──────── Source material ────────

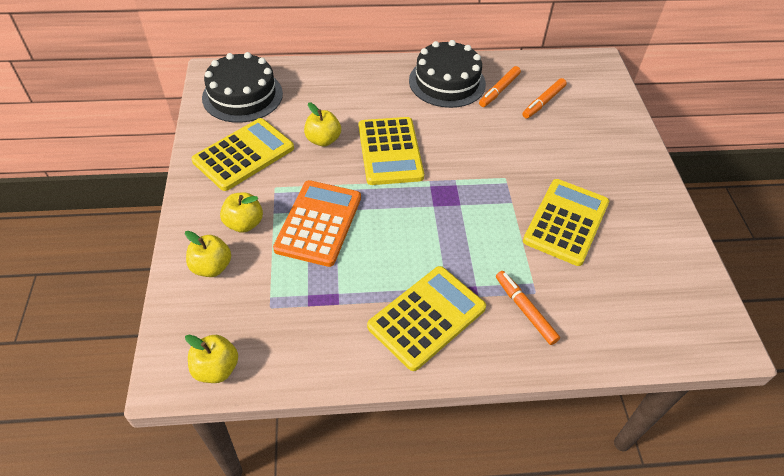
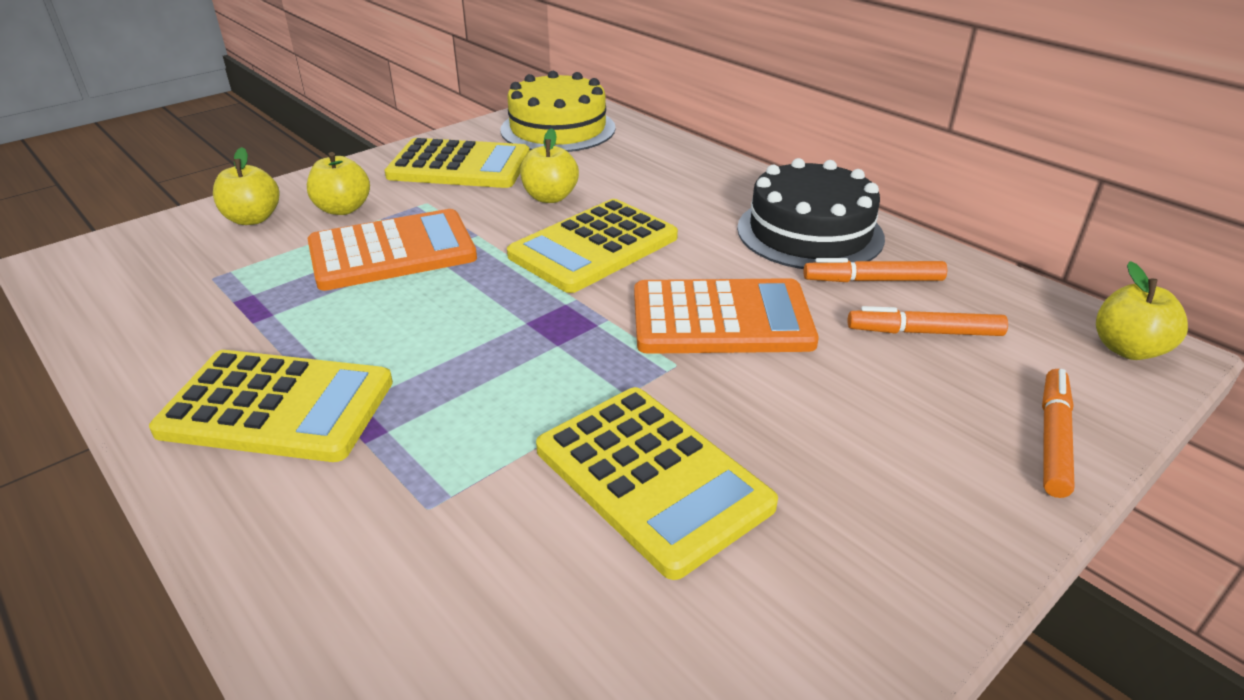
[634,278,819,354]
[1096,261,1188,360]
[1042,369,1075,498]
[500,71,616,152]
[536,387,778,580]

────────

Please restate the entries word for word. Skip the pictures.

> **Task solution**:
[634,278,819,354]
[1096,261,1188,360]
[1042,369,1075,498]
[500,71,616,152]
[536,387,778,580]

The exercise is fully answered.